(Scene comparison data)
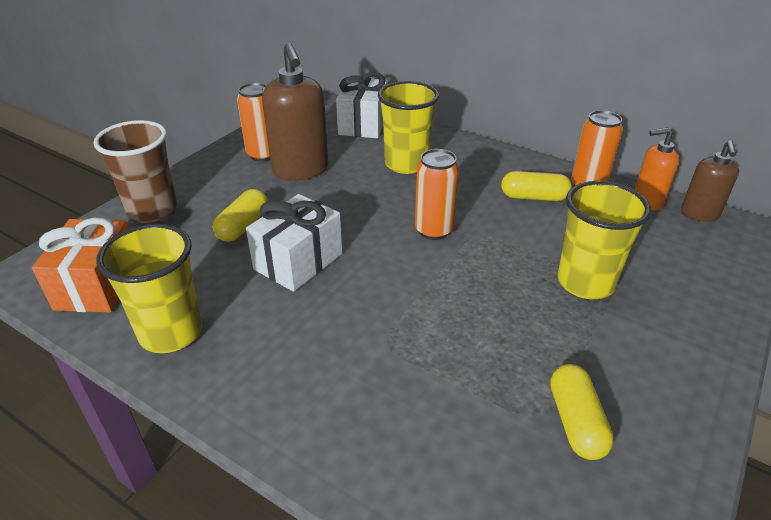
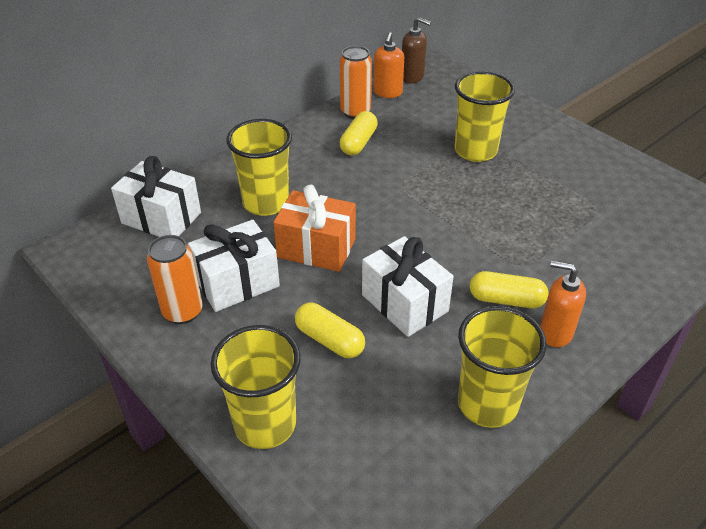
camera: 75 degrees left, 5 degrees up
(98, 285) = (399, 472): orange gift -> orange gift (316, 248)
(152, 211) = (265, 424): brown cup -> yellow cup
(277, 380) = (555, 333): none -> orange soap dispenser
(300, 170) = (237, 282): brown soap dispenser -> white gift
(433, 230) = (386, 209): orange can -> none
(576, 422) = (602, 194): yellow capsule -> yellow capsule (506, 300)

What you need to do: Wherever the word "none" occurs in the data above, copy the line it sits in.

Answer space:
(277, 380) = (555, 333): none -> orange soap dispenser
(433, 230) = (386, 209): orange can -> none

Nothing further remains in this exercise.